The pictures stay out. Please retype every line below exactly.
[Information supplied Boundary: Start]
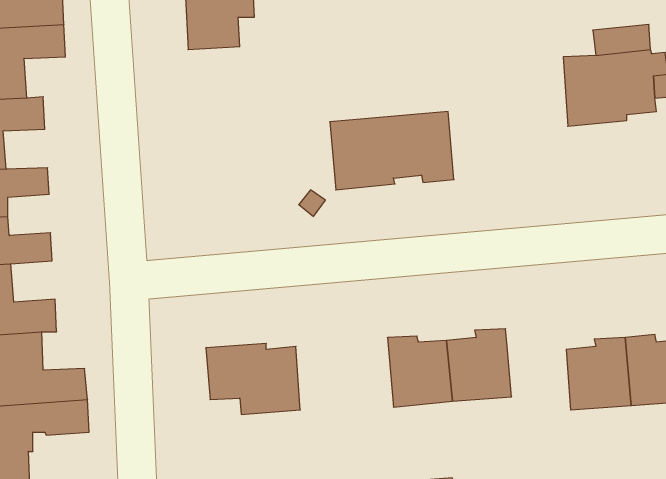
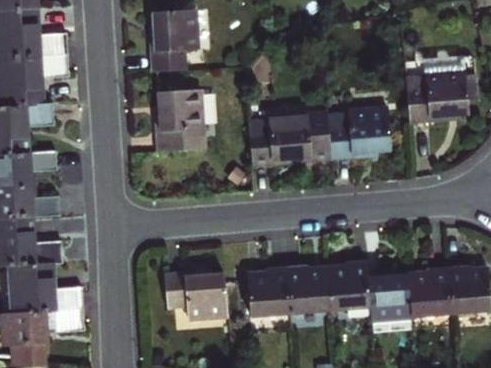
building: none -> [154,90,202,152]
building: none -> [327,109,390,160]
building: none -> [246,267,290,317]
building: none -> [367,272,412,332]

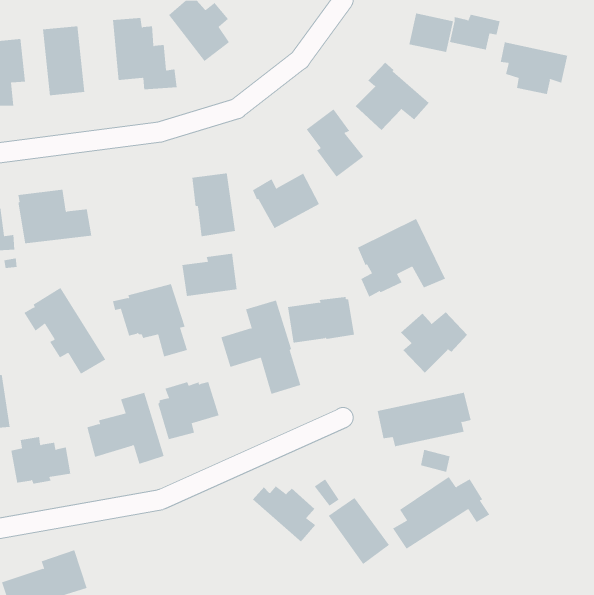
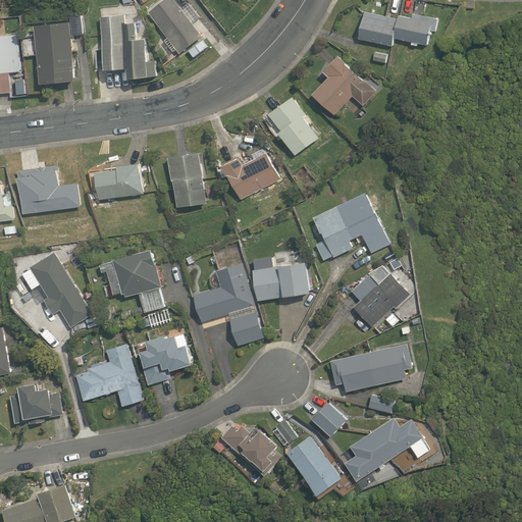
building: [500,41,568,95] -> none
building: [181,253,237,296] -> [94,162,143,200]
building: none -> [310,403,346,437]

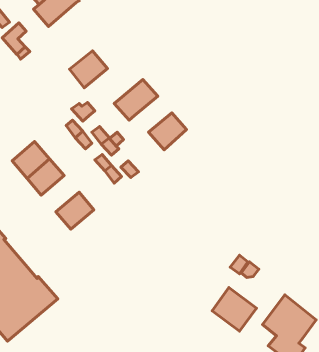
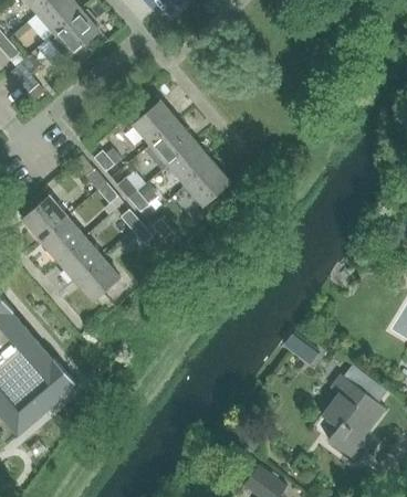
building: [69,51,107,88] -> [133,102,178,146]
building: none -> [168,142,212,186]
building: none -> [56,237,102,281]
building: [212,288,256,331] -> none

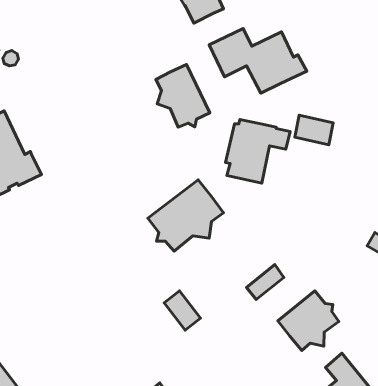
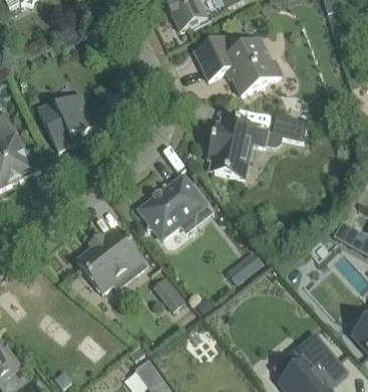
building: [156,65,210,127] -> none
building: none -> [37,93,95,151]
building: none -> [76,225,143,292]
building: [278,291,339,350] -> none

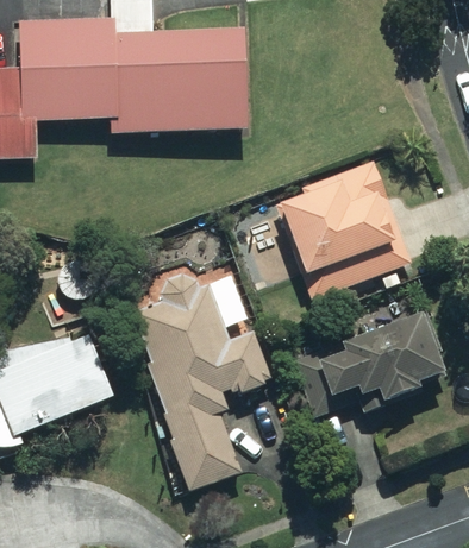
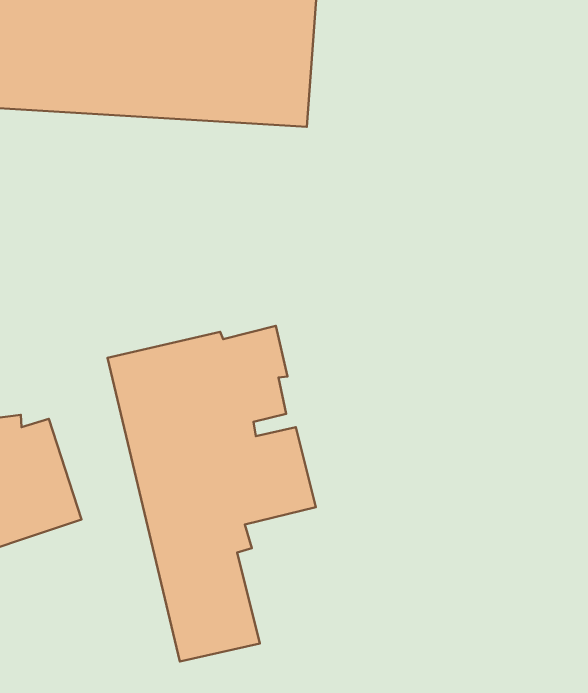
building: [276,158,413,300] -> none
building: [292,304,445,417] -> none

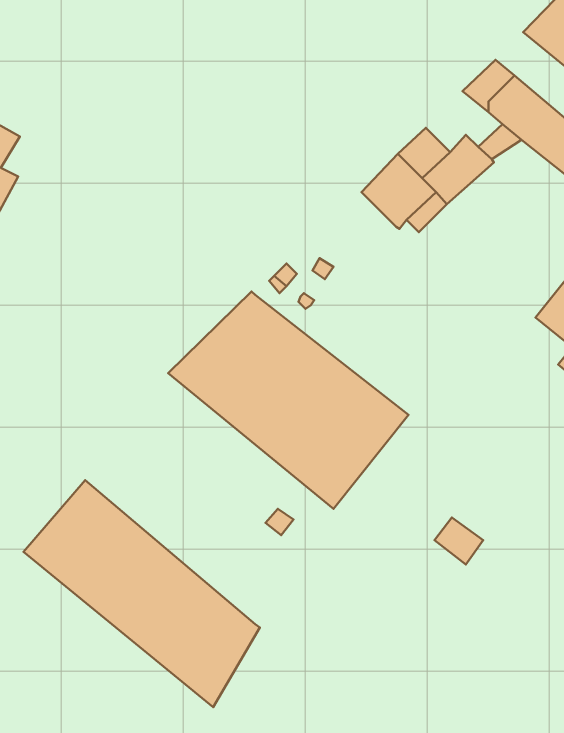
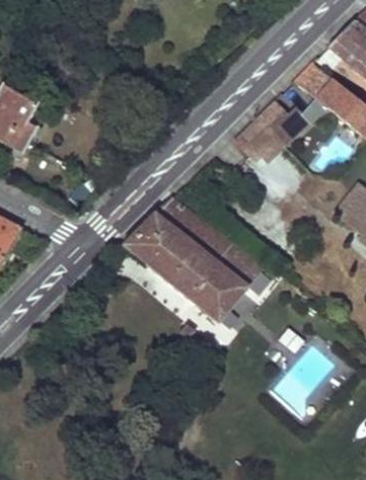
building: [24,480,260,707] -> none

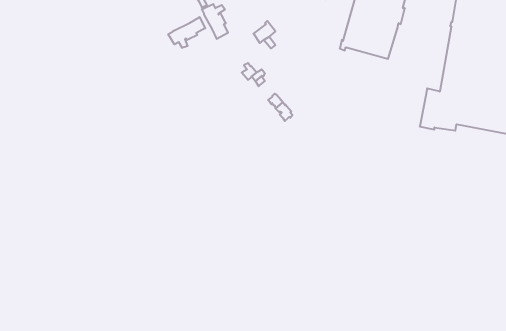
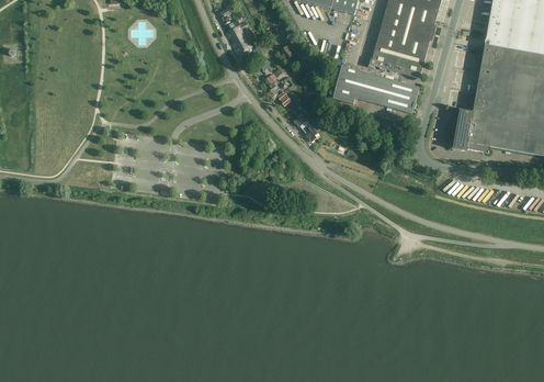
building: [168,17,205,48] -> none
building: none -> [332,66,419,114]

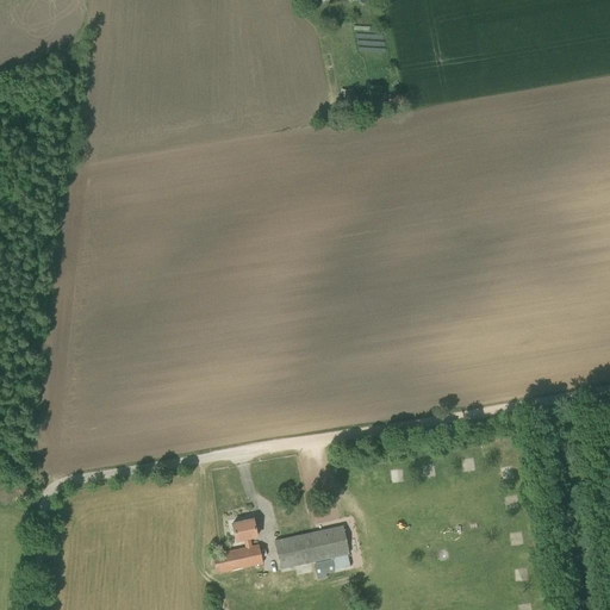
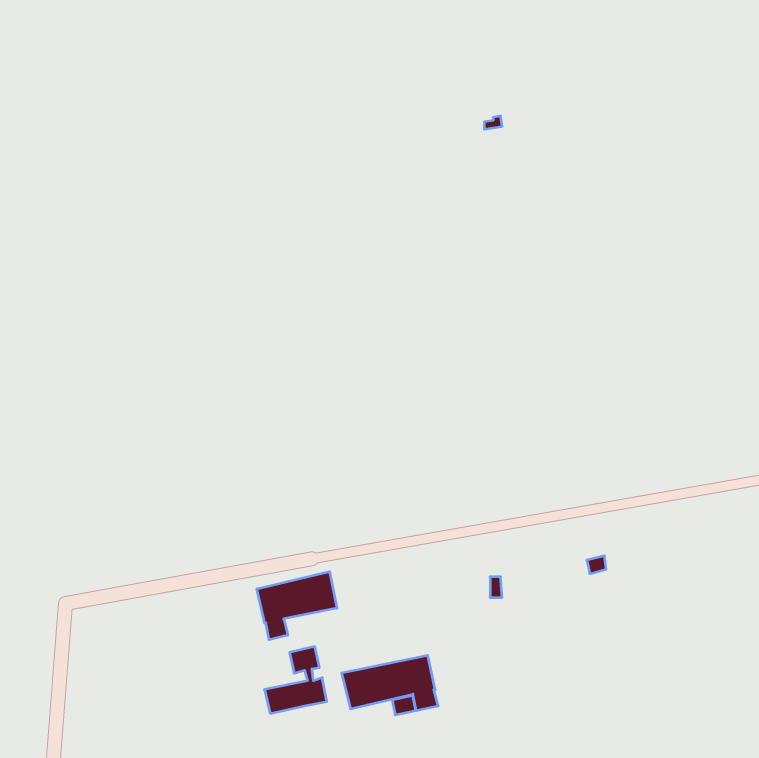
building: none -> [257,572,337,640]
[Information supplied Boundary: End]
Answer space:
building: none -> [154,90,202,152]
building: none -> [327,109,390,160]
building: none -> [246,267,290,317]
building: none -> [367,272,412,332]

building: [500,41,568,95] -> none
building: [181,253,237,296] -> [94,162,143,200]
building: none -> [310,403,346,437]

building: [69,51,107,88] -> [133,102,178,146]
building: none -> [168,142,212,186]
building: none -> [56,237,102,281]
building: [212,288,256,331] -> none

building: [156,65,210,127] -> none
building: none -> [37,93,95,151]
building: none -> [76,225,143,292]
building: [278,291,339,350] -> none

building: [276,158,413,300] -> none
building: [292,304,445,417] -> none

building: [24,480,260,707] -> none

building: [168,17,205,48] -> none
building: none -> [332,66,419,114]

building: none -> [257,572,337,640]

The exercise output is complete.